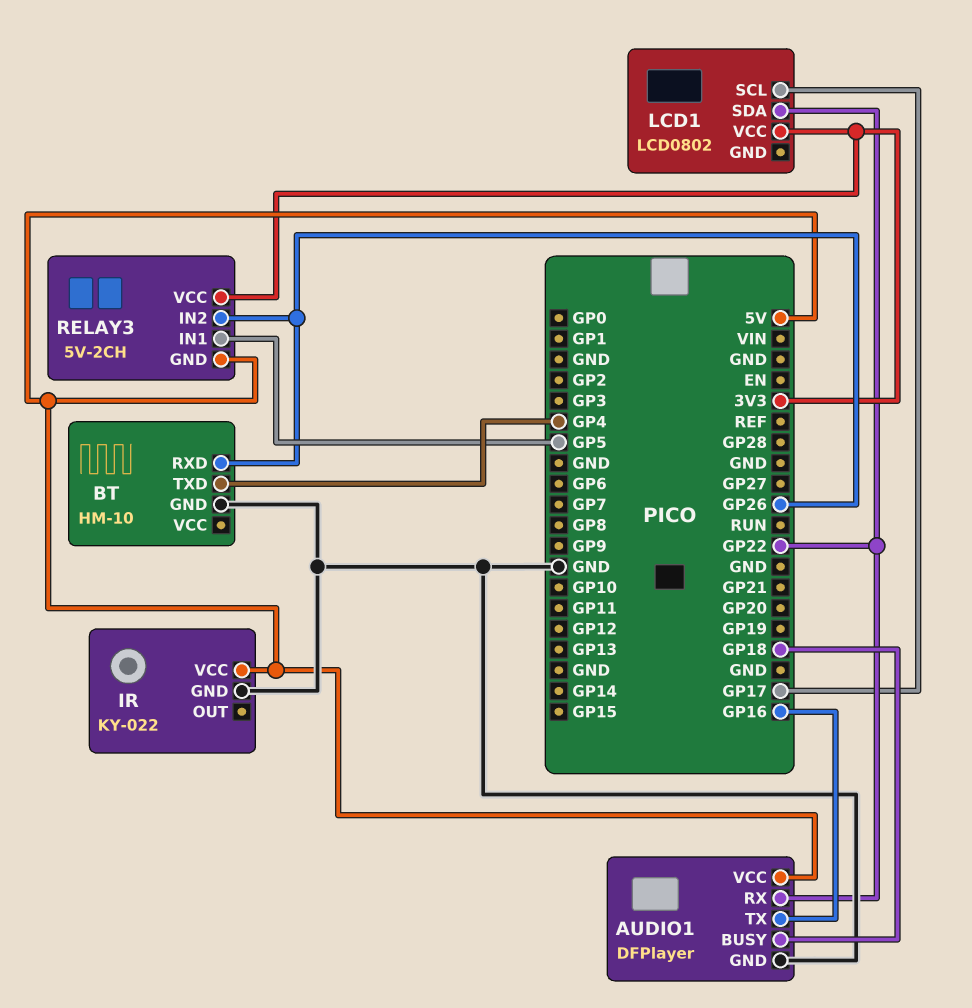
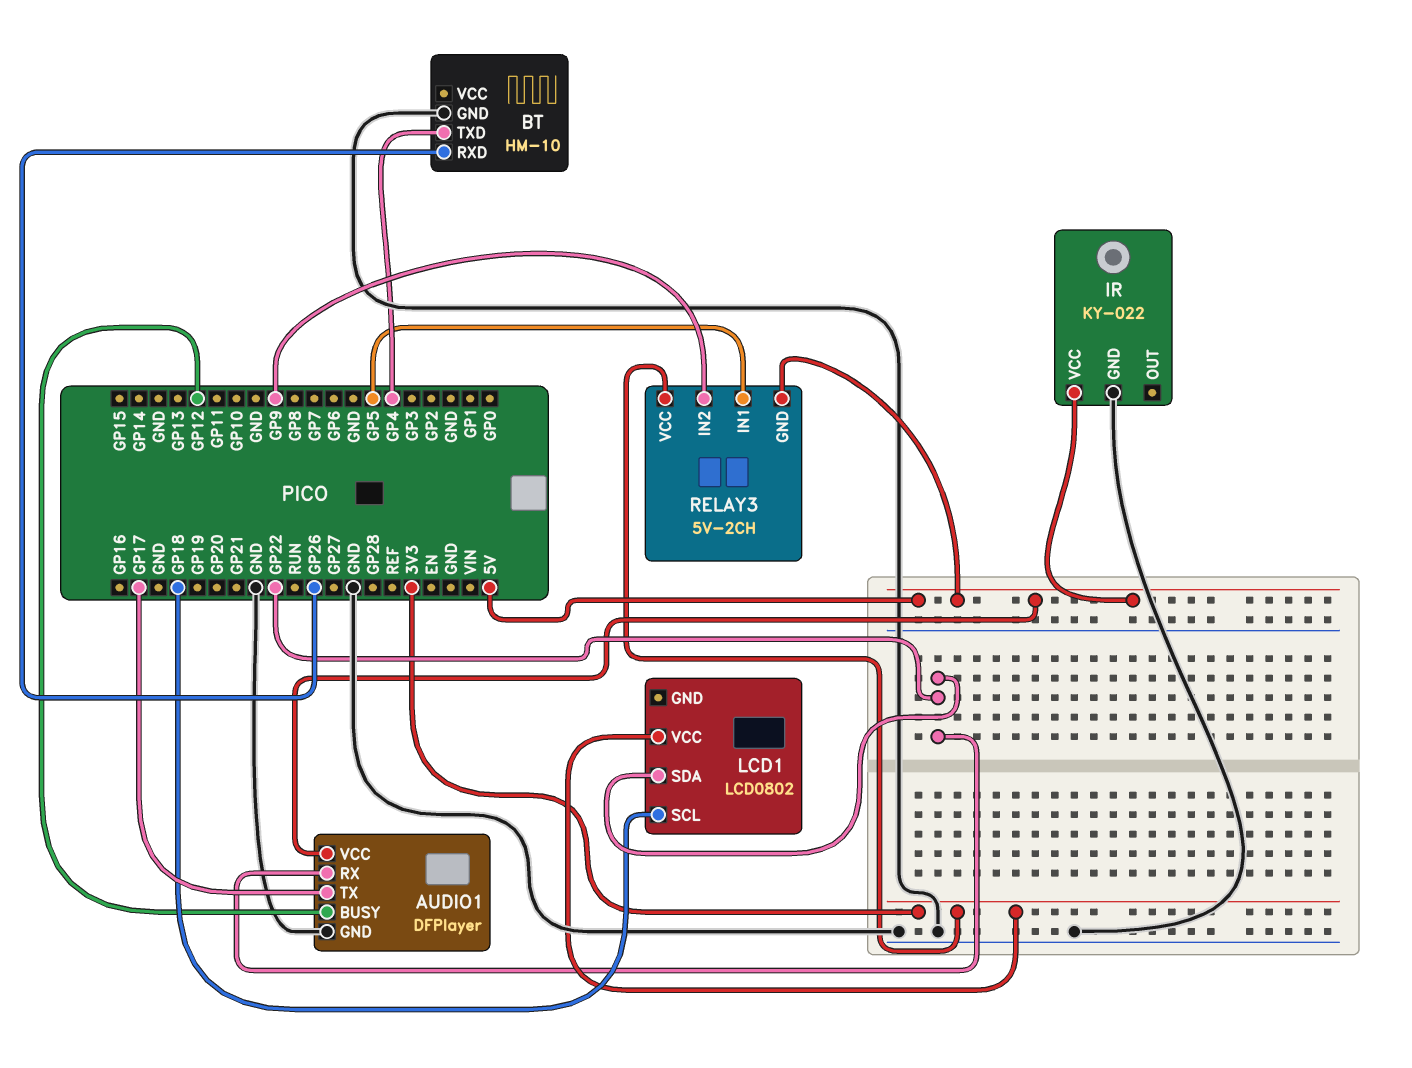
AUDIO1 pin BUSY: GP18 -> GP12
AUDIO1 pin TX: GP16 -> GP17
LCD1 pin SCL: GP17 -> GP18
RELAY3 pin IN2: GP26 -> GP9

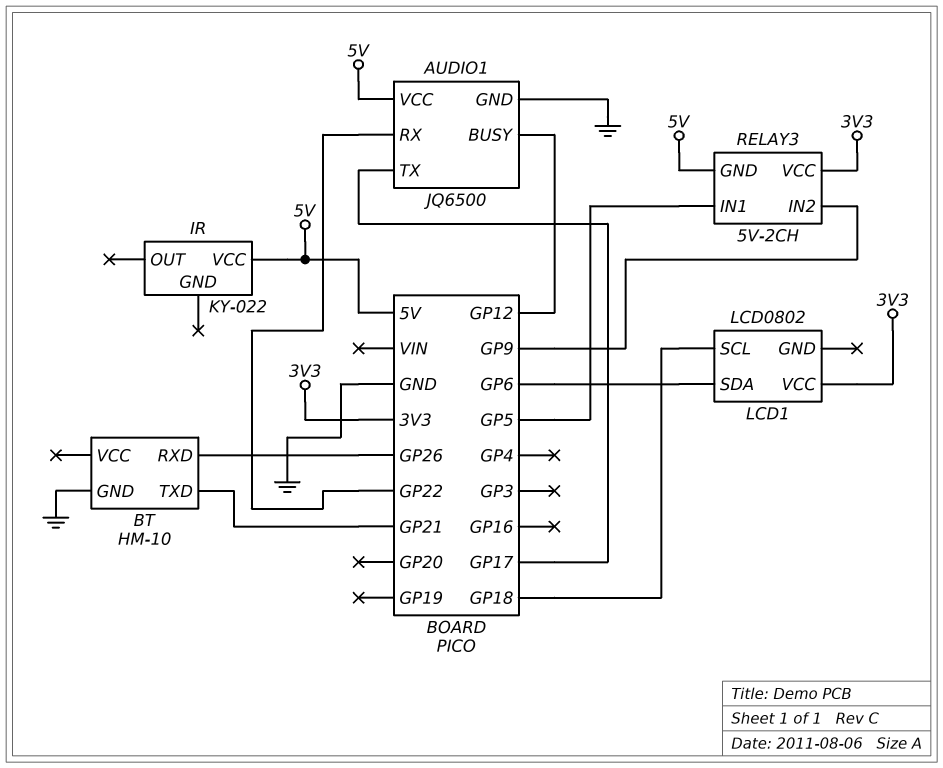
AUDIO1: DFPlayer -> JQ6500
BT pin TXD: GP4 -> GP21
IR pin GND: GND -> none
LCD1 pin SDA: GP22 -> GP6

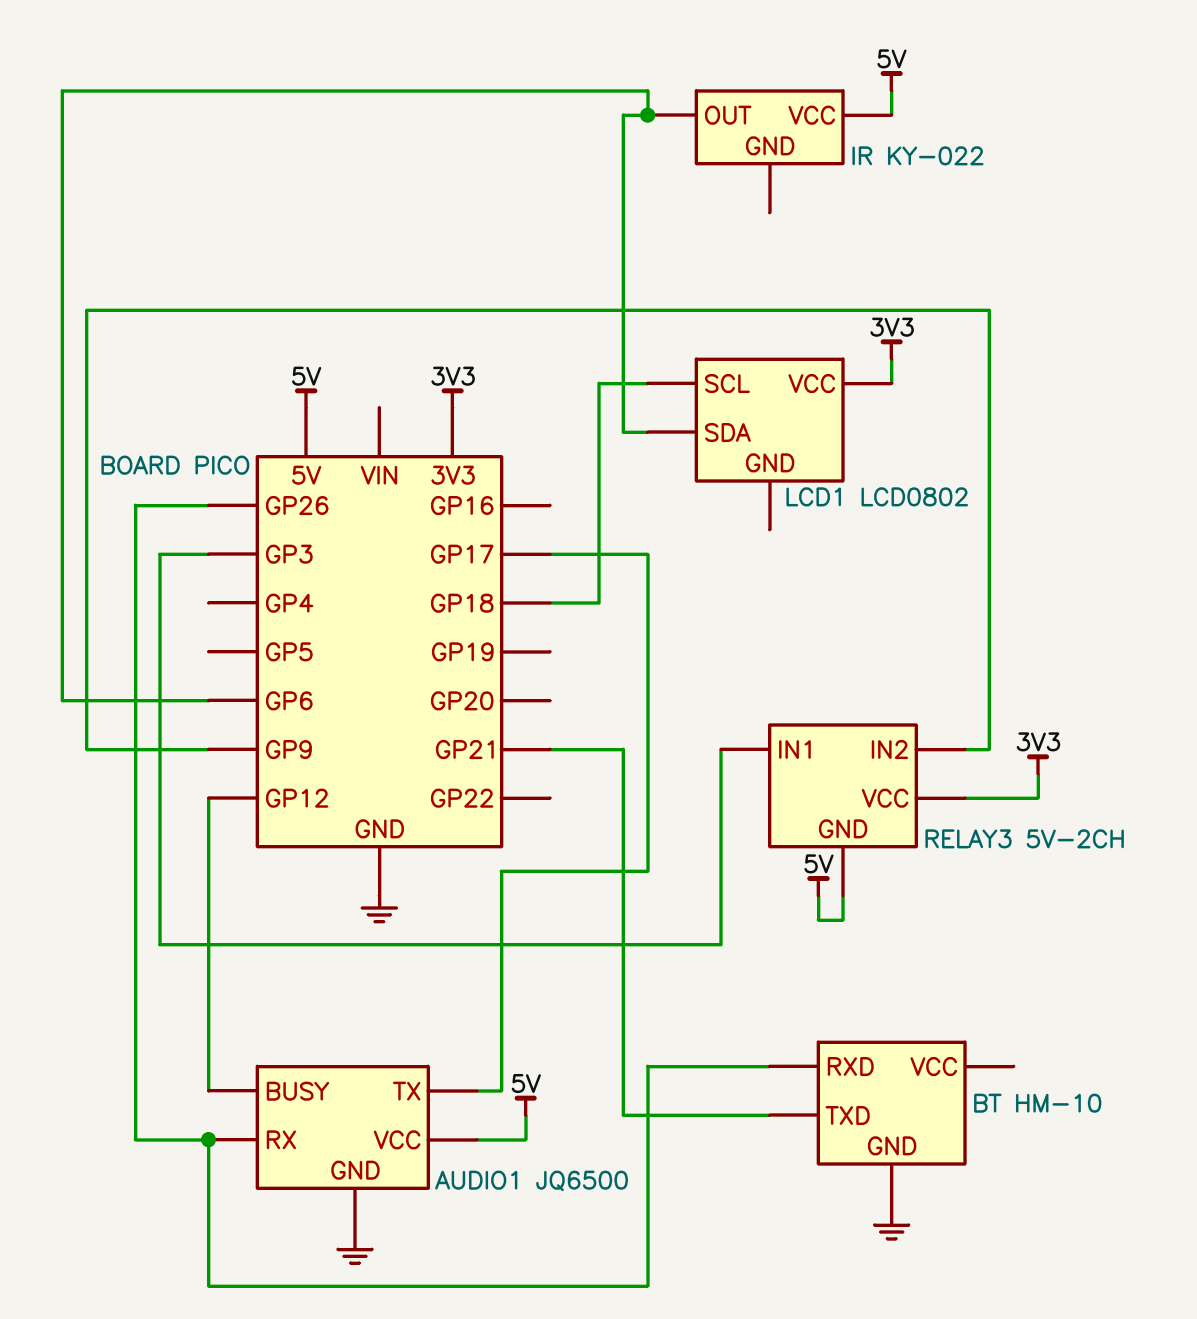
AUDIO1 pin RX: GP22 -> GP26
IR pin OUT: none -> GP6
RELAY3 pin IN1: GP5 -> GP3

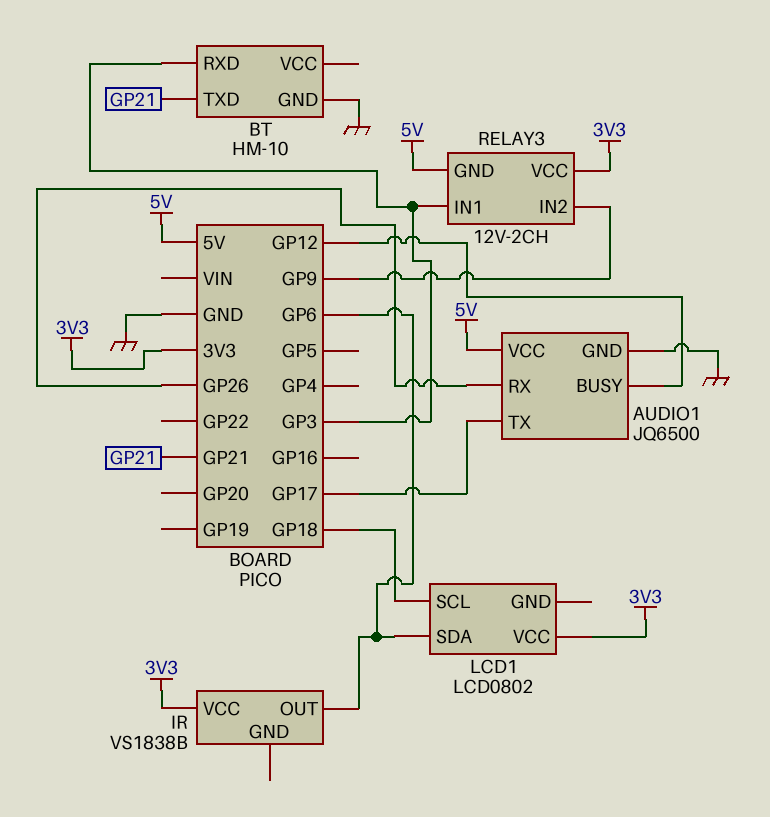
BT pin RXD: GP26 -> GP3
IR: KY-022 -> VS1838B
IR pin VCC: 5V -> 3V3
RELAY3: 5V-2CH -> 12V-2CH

################

_Requirement:_
Although the records contain pictures, only their text should be repeated, exactly as it appears.

_Task response:_
AUDIO1 pin BUSY: GP18 -> GP12
AUDIO1 pin TX: GP16 -> GP17
LCD1 pin SCL: GP17 -> GP18
RELAY3 pin IN2: GP26 -> GP9

AUDIO1: DFPlayer -> JQ6500
BT pin TXD: GP4 -> GP21
IR pin GND: GND -> none
LCD1 pin SDA: GP22 -> GP6

AUDIO1 pin RX: GP22 -> GP26
IR pin OUT: none -> GP6
RELAY3 pin IN1: GP5 -> GP3

BT pin RXD: GP26 -> GP3
IR: KY-022 -> VS1838B
IR pin VCC: 5V -> 3V3
RELAY3: 5V-2CH -> 12V-2CH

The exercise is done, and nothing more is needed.